++++ Provided data

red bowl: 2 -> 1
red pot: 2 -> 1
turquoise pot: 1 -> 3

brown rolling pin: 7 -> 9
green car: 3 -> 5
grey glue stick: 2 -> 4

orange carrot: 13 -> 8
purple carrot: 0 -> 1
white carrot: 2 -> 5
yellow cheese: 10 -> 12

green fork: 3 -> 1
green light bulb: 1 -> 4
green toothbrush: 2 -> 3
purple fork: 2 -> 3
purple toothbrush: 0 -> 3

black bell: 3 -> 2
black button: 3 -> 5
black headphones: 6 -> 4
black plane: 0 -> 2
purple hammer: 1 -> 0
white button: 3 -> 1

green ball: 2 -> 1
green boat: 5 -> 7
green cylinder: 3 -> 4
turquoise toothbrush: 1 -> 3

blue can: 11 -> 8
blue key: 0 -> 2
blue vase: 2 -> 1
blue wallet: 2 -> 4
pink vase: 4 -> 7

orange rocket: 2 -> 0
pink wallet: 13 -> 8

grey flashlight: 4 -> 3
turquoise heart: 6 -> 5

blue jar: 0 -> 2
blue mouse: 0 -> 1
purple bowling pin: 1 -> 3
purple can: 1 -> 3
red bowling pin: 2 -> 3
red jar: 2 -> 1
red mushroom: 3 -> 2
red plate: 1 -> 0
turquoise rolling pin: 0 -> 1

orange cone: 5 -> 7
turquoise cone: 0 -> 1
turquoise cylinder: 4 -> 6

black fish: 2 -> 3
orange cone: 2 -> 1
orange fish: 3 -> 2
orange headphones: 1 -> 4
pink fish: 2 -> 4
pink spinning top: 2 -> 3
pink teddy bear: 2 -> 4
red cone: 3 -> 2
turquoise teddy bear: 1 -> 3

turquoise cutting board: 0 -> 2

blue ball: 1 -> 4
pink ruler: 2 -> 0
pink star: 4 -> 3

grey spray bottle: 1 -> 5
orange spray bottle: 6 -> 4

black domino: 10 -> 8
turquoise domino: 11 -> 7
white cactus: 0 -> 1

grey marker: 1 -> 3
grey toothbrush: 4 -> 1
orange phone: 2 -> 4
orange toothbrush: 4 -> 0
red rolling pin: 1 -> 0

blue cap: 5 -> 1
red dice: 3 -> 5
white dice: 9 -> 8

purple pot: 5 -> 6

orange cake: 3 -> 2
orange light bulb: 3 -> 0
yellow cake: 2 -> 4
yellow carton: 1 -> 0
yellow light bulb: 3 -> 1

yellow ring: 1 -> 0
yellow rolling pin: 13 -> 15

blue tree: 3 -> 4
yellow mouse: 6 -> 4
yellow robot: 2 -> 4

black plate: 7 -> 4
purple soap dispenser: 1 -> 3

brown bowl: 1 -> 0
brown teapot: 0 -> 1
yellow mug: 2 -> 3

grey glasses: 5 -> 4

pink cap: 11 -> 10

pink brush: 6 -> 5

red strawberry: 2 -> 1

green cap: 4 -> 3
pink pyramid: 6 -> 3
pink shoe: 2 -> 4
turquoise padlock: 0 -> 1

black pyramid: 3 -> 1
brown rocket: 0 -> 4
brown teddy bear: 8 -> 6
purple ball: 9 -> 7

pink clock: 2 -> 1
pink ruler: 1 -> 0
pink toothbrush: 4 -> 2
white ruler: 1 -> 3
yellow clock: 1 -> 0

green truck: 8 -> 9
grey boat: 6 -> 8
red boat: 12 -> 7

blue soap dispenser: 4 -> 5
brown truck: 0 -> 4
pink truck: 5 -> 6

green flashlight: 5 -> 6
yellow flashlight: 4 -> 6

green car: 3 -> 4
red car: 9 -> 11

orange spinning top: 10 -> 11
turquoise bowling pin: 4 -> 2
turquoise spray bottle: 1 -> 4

++++++++

Restate the records in full, keeping every word as it is.

red bowl: 2 -> 1
red pot: 2 -> 1
turquoise pot: 1 -> 3

brown rolling pin: 7 -> 9
green car: 3 -> 5
grey glue stick: 2 -> 4

orange carrot: 13 -> 8
purple carrot: 0 -> 1
white carrot: 2 -> 5
yellow cheese: 10 -> 12

green fork: 3 -> 1
green light bulb: 1 -> 4
green toothbrush: 2 -> 3
purple fork: 2 -> 3
purple toothbrush: 0 -> 3

black bell: 3 -> 2
black button: 3 -> 5
black headphones: 6 -> 4
black plane: 0 -> 2
purple hammer: 1 -> 0
white button: 3 -> 1

green ball: 2 -> 1
green boat: 5 -> 7
green cylinder: 3 -> 4
turquoise toothbrush: 1 -> 3

blue can: 11 -> 8
blue key: 0 -> 2
blue vase: 2 -> 1
blue wallet: 2 -> 4
pink vase: 4 -> 7

orange rocket: 2 -> 0
pink wallet: 13 -> 8

grey flashlight: 4 -> 3
turquoise heart: 6 -> 5

blue jar: 0 -> 2
blue mouse: 0 -> 1
purple bowling pin: 1 -> 3
purple can: 1 -> 3
red bowling pin: 2 -> 3
red jar: 2 -> 1
red mushroom: 3 -> 2
red plate: 1 -> 0
turquoise rolling pin: 0 -> 1

orange cone: 5 -> 7
turquoise cone: 0 -> 1
turquoise cylinder: 4 -> 6

black fish: 2 -> 3
orange cone: 2 -> 1
orange fish: 3 -> 2
orange headphones: 1 -> 4
pink fish: 2 -> 4
pink spinning top: 2 -> 3
pink teddy bear: 2 -> 4
red cone: 3 -> 2
turquoise teddy bear: 1 -> 3

turquoise cutting board: 0 -> 2

blue ball: 1 -> 4
pink ruler: 2 -> 0
pink star: 4 -> 3

grey spray bottle: 1 -> 5
orange spray bottle: 6 -> 4

black domino: 10 -> 8
turquoise domino: 11 -> 7
white cactus: 0 -> 1

grey marker: 1 -> 3
grey toothbrush: 4 -> 1
orange phone: 2 -> 4
orange toothbrush: 4 -> 0
red rolling pin: 1 -> 0

blue cap: 5 -> 1
red dice: 3 -> 5
white dice: 9 -> 8

purple pot: 5 -> 6

orange cake: 3 -> 2
orange light bulb: 3 -> 0
yellow cake: 2 -> 4
yellow carton: 1 -> 0
yellow light bulb: 3 -> 1

yellow ring: 1 -> 0
yellow rolling pin: 13 -> 15

blue tree: 3 -> 4
yellow mouse: 6 -> 4
yellow robot: 2 -> 4

black plate: 7 -> 4
purple soap dispenser: 1 -> 3

brown bowl: 1 -> 0
brown teapot: 0 -> 1
yellow mug: 2 -> 3

grey glasses: 5 -> 4

pink cap: 11 -> 10

pink brush: 6 -> 5

red strawberry: 2 -> 1

green cap: 4 -> 3
pink pyramid: 6 -> 3
pink shoe: 2 -> 4
turquoise padlock: 0 -> 1

black pyramid: 3 -> 1
brown rocket: 0 -> 4
brown teddy bear: 8 -> 6
purple ball: 9 -> 7

pink clock: 2 -> 1
pink ruler: 1 -> 0
pink toothbrush: 4 -> 2
white ruler: 1 -> 3
yellow clock: 1 -> 0

green truck: 8 -> 9
grey boat: 6 -> 8
red boat: 12 -> 7

blue soap dispenser: 4 -> 5
brown truck: 0 -> 4
pink truck: 5 -> 6

green flashlight: 5 -> 6
yellow flashlight: 4 -> 6

green car: 3 -> 4
red car: 9 -> 11

orange spinning top: 10 -> 11
turquoise bowling pin: 4 -> 2
turquoise spray bottle: 1 -> 4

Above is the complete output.